[[ RECORDS FOR THIS EXERCISE open ]]
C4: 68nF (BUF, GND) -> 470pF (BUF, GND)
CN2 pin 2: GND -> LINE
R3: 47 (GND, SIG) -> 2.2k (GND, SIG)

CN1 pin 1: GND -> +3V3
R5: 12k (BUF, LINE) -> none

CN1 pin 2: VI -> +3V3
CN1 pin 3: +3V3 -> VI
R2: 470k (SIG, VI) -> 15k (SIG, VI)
[[ RECORDS FOR THIS EXERCISE closed ]]
[[ RECORDS FOR THIS EXERCISE open ]]
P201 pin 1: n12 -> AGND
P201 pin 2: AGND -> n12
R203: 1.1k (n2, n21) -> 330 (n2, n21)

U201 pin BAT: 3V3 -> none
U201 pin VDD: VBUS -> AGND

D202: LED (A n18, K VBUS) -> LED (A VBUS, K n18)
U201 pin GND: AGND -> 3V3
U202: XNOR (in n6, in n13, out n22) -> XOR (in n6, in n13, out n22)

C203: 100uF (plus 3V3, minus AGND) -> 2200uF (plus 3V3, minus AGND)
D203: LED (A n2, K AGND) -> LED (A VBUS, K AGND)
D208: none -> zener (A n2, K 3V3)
[[ RECORDS FOR THIS EXERCISE closed ]]
[[ RECORDS FOR THIS EXERCISE open ]]
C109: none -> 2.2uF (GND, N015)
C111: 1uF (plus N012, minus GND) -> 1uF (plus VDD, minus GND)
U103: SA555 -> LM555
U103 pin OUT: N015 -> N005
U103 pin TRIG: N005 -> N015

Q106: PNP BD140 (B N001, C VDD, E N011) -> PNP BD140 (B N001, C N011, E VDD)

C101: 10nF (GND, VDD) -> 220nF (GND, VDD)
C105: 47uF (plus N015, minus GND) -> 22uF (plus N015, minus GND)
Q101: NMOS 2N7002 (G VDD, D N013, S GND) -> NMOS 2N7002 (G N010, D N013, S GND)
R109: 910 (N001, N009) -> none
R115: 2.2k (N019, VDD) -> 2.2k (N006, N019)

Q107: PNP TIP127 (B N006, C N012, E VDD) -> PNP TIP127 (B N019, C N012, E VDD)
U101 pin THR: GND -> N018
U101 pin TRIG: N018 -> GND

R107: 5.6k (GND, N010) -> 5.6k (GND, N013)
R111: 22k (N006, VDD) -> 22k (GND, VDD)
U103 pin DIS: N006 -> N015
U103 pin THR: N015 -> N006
[[ RECORDS FOR THIS EXERCISE closed ]]
**EXERCISE INSTRUCTIONS:**
What you return should be exactly the lines above, starting at the one with "C4: 68nF (BUF, GND) -> 470pF (BUF, GND)" and ending at the one with "R2: 470k (SIG, VI) -> 15k (SIG, VI)", and nothing else.

**OUTPUT OF THE TASK:**
C4: 68nF (BUF, GND) -> 470pF (BUF, GND)
CN2 pin 2: GND -> LINE
R3: 47 (GND, SIG) -> 2.2k (GND, SIG)

CN1 pin 1: GND -> +3V3
R5: 12k (BUF, LINE) -> none

CN1 pin 2: VI -> +3V3
CN1 pin 3: +3V3 -> VI
R2: 470k (SIG, VI) -> 15k (SIG, VI)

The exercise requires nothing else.